Data excerpts
··········
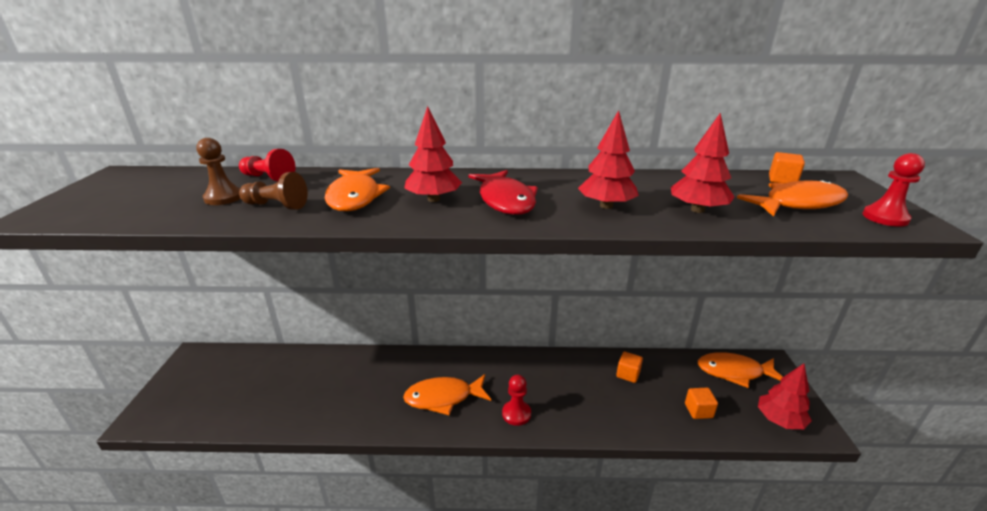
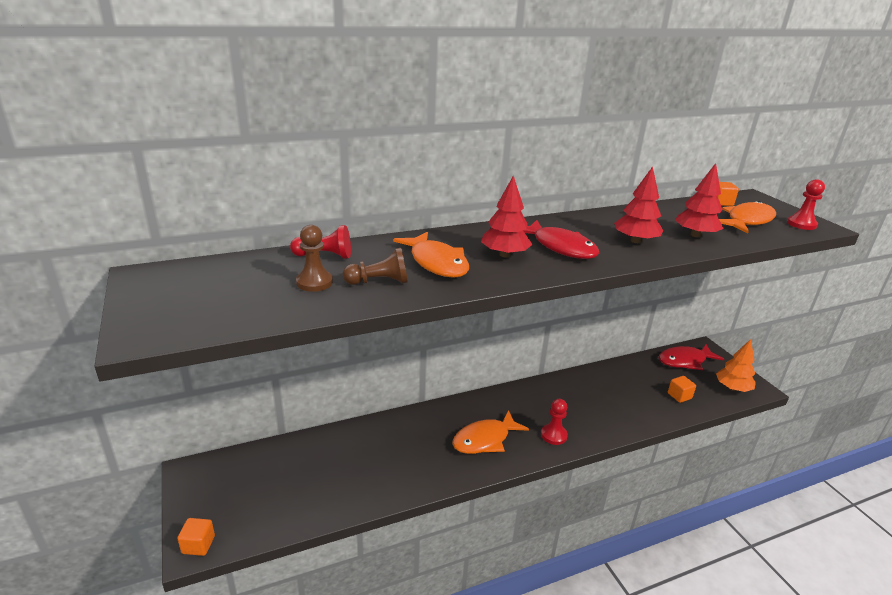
camera: 25 degrees left, 0 degrees up
orange cube [616,352,643,383] -> orange cube moved to [177,518,215,556]
orange fish [698,352,783,388] -> red fish [659,344,724,370]
red tree [758,364,812,429] -> orange tree [716,339,756,392]

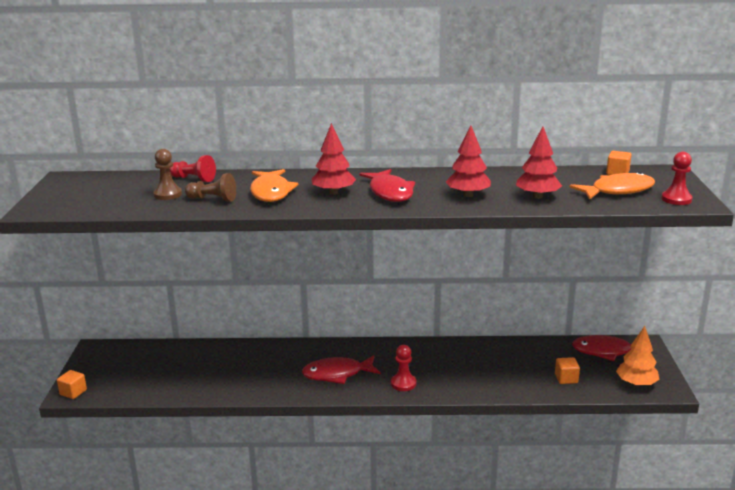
camera: 25 degrees right, 5 degrees down
orange fish [452,410,529,454] -> red fish [302,355,381,384]

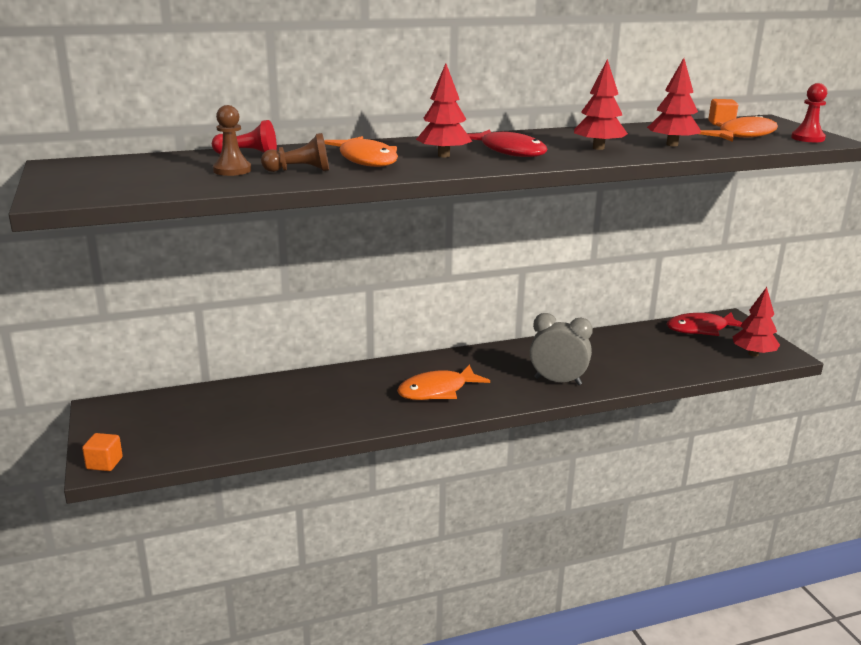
camera: 20 degrees left, 0 degrees up
red fish [302,355,381,384] -> orange fish [397,364,490,400]
red pawn [391,345,416,391] -> none
orange cube [555,357,580,384] -> none
orange tree [616,326,660,386] -> red tree [733,287,780,357]
none -> grey clock [530,313,593,385]

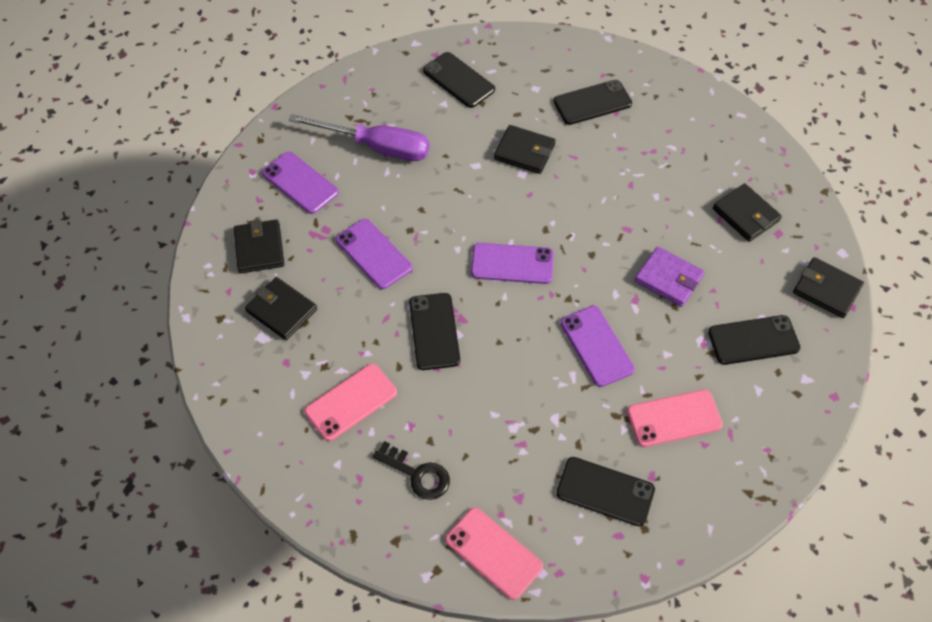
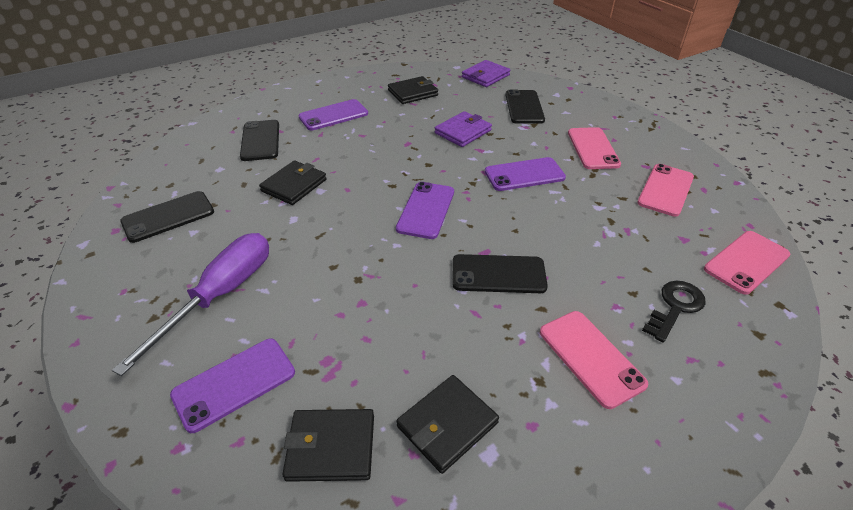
camera: 80 degrees left, 15 degrees down
purple phone [336,219,412,289] -> purple phone moved to [298,99,368,130]
black phone [556,457,655,526] -> pink phone [637,164,694,217]
black wallet [793,257,864,318] -> purple wallet [462,60,510,87]

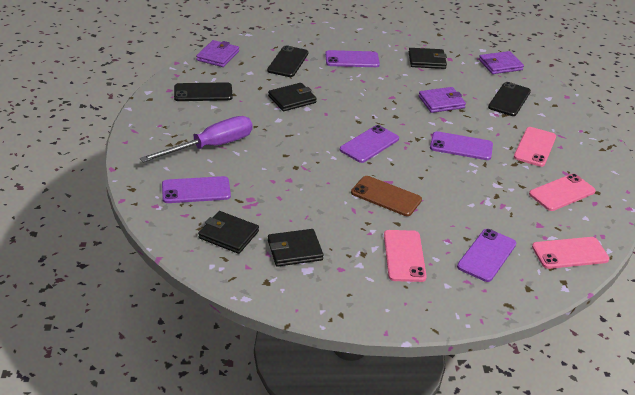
camera: 25 degrees right, 5 degrees down
black phone [452,254,548,293] -> brown phone [351,176,422,216]
black key [642,281,706,343] -> purple phone [457,229,516,282]
none -> purple wallet [196,40,239,67]

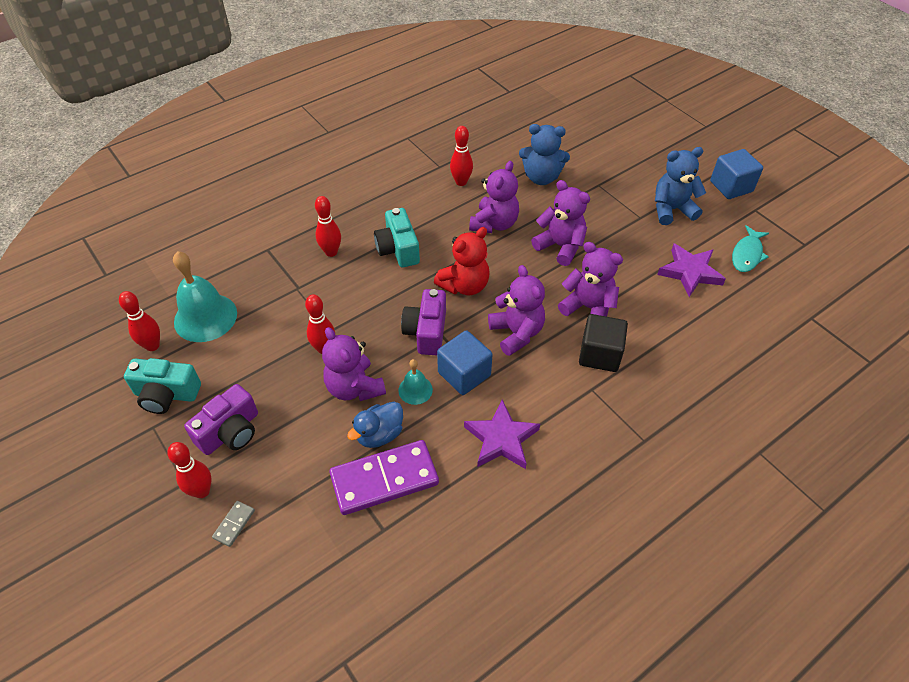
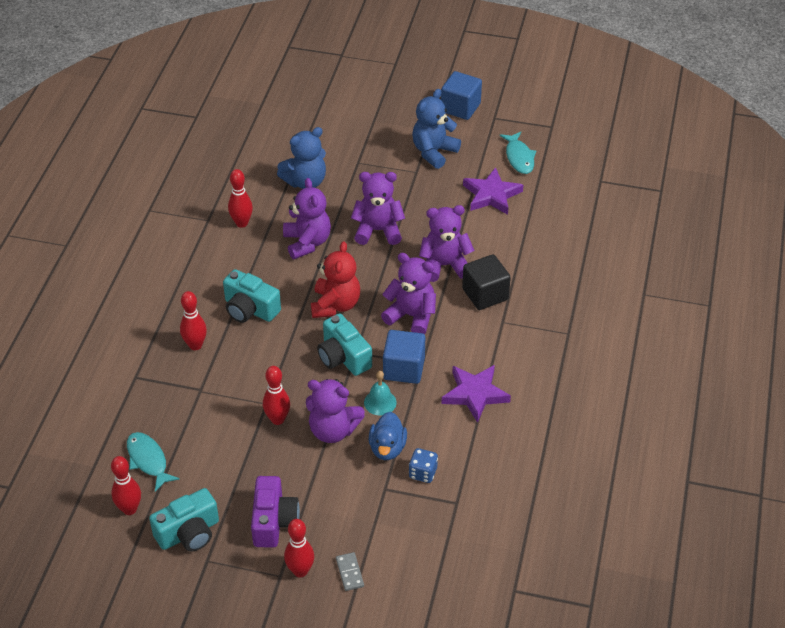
camera: 40 degrees left, 5 degrees down
turquoise bell [173,251,237,342] -> turquoise fish [127,432,180,491]
purple domino [329,440,439,515] -> blue dice [409,448,438,483]
purple camera [401,289,446,355] -> turquoise camera [317,313,372,376]

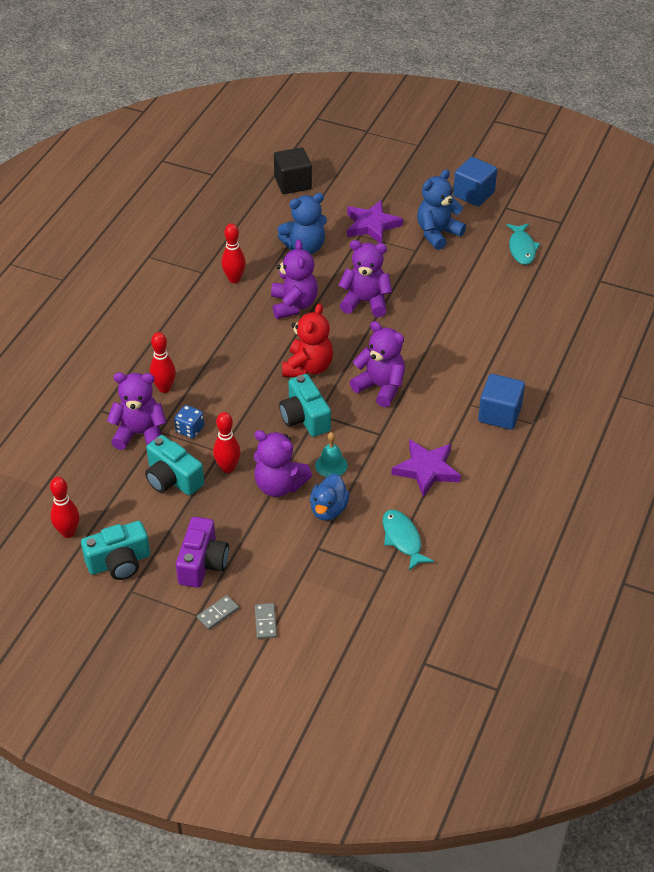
camera: 10 degrees right, 0 degrees up
turquoise fish [127,432,180,491] -> turquoise fish moved to [383,510,434,571]
turquoise camera [223,269,281,323] -> turquoise camera moved to [145,435,204,495]
red bowling pin [284,519,314,577] -> grey domino [197,595,239,630]
blue cube [383,330,425,384] -> blue cube moved to [478,374,525,430]
blue dice [409,448,438,483] -> blue dice moved to [174,405,204,438]
purple teddy bear [419,205,475,282] -> purple teddy bear moved to [107,372,167,450]
black cube [462,254,511,310] -> black cube moved to [274,147,312,194]
purple star [463,167,523,215] -> purple star moved to [347,200,403,243]

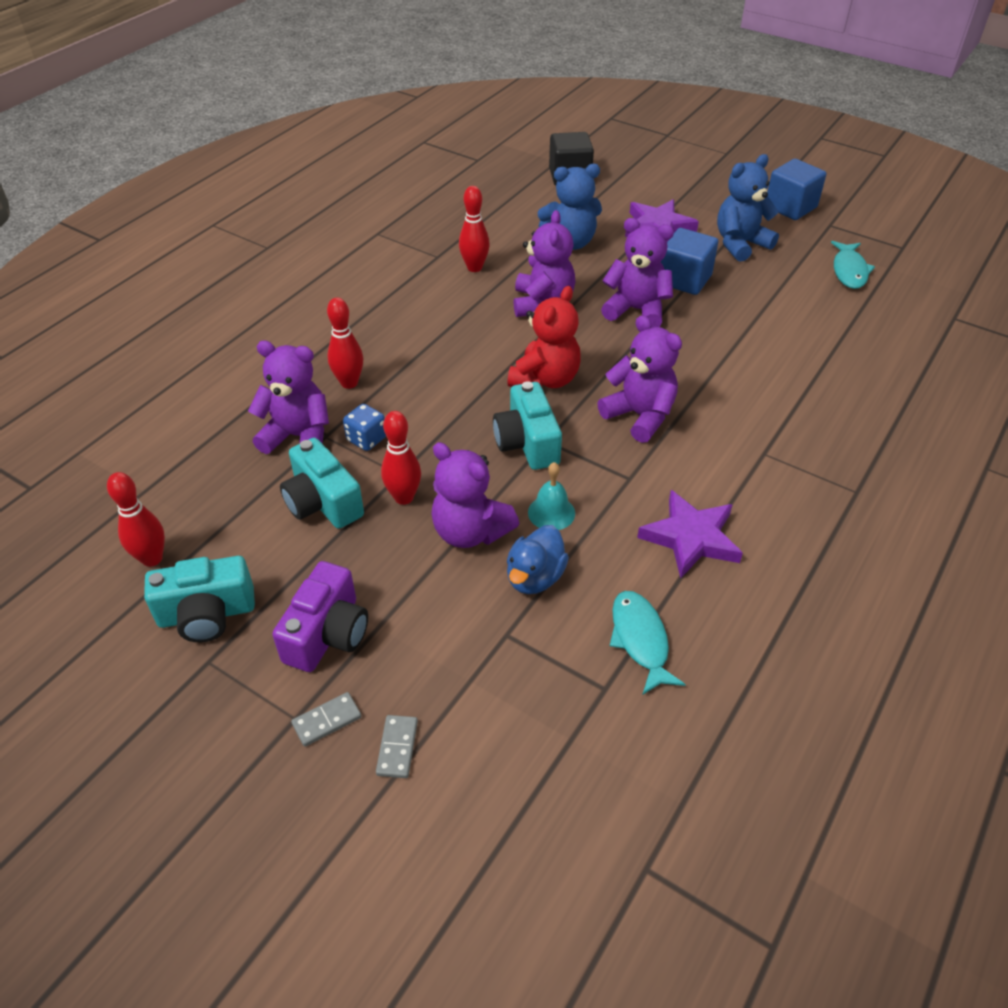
camera: 10 degrees right, 0 degrees up
blue cube [478,374,525,430] -> blue cube moved to [661,228,718,295]

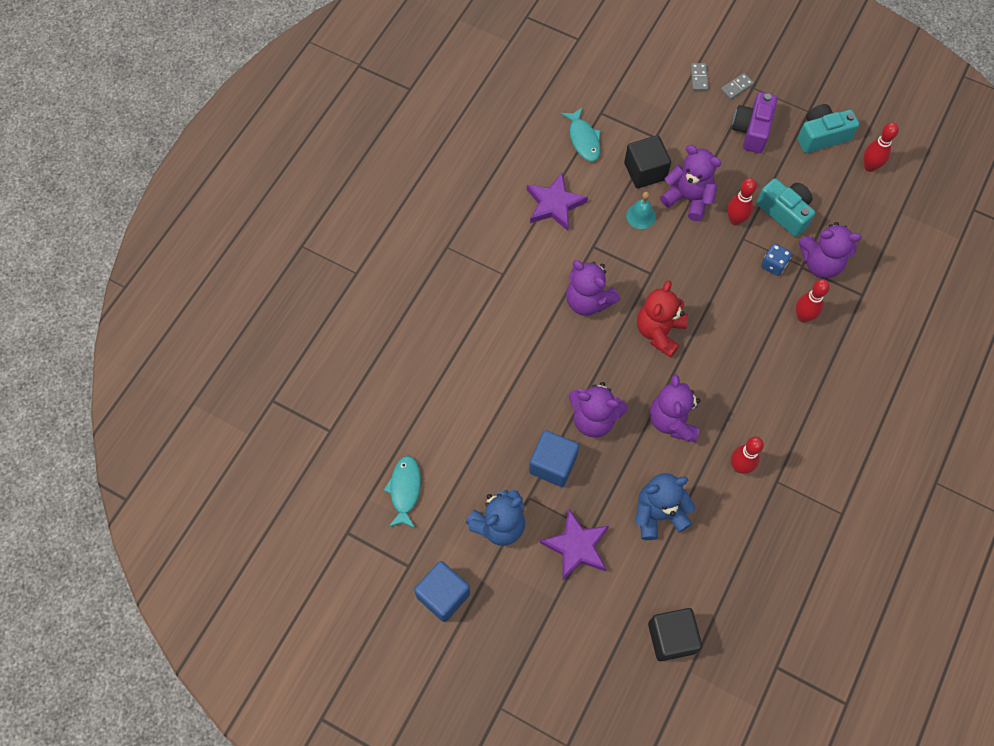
camera: 175 degrees right, 20 degrees up
turquoise camera [493,381,562,470] -> none
blue duck [507,525,569,594] -> black cube [624,135,671,188]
··········
* BRIEF
Using the data above, print every line exactly, omitting pictures.

* FINAL ANSWER
camera: 25 degrees left, 0 degrees up
orange cube [616,352,643,383] -> orange cube moved to [177,518,215,556]
orange fish [698,352,783,388] -> red fish [659,344,724,370]
red tree [758,364,812,429] -> orange tree [716,339,756,392]

camera: 25 degrees right, 5 degrees down
orange fish [452,410,529,454] -> red fish [302,355,381,384]

camera: 20 degrees left, 0 degrees up
red fish [302,355,381,384] -> orange fish [397,364,490,400]
red pawn [391,345,416,391] -> none
orange cube [555,357,580,384] -> none
orange tree [616,326,660,386] -> red tree [733,287,780,357]
none -> grey clock [530,313,593,385]

camera: 80 degrees left, 15 degrees down
purple phone [336,219,412,289] -> purple phone moved to [298,99,368,130]
black phone [556,457,655,526] -> pink phone [637,164,694,217]
black wallet [793,257,864,318] -> purple wallet [462,60,510,87]

camera: 25 degrees right, 5 degrees down
black phone [452,254,548,293] -> brown phone [351,176,422,216]
black key [642,281,706,343] -> purple phone [457,229,516,282]
none -> purple wallet [196,40,239,67]

camera: 40 degrees left, 5 degrees down
turquoise bell [173,251,237,342] -> turquoise fish [127,432,180,491]
purple domino [329,440,439,515] -> blue dice [409,448,438,483]
purple camera [401,289,446,355] -> turquoise camera [317,313,372,376]

camera: 10 degrees right, 0 degrees up
turquoise fish [127,432,180,491] -> turquoise fish moved to [383,510,434,571]
turquoise camera [223,269,281,323] -> turquoise camera moved to [145,435,204,495]
red bowling pin [284,519,314,577] -> grey domino [197,595,239,630]
blue cube [383,330,425,384] -> blue cube moved to [478,374,525,430]
blue dice [409,448,438,483] -> blue dice moved to [174,405,204,438]
purple teddy bear [419,205,475,282] -> purple teddy bear moved to [107,372,167,450]
black cube [462,254,511,310] -> black cube moved to [274,147,312,194]
purple star [463,167,523,215] -> purple star moved to [347,200,403,243]

camera: 10 degrees right, 0 degrees up
blue cube [478,374,525,430] -> blue cube moved to [661,228,718,295]

camera: 175 degrees right, 20 degrees up
turquoise camera [493,381,562,470] -> none
blue duck [507,525,569,594] -> black cube [624,135,671,188]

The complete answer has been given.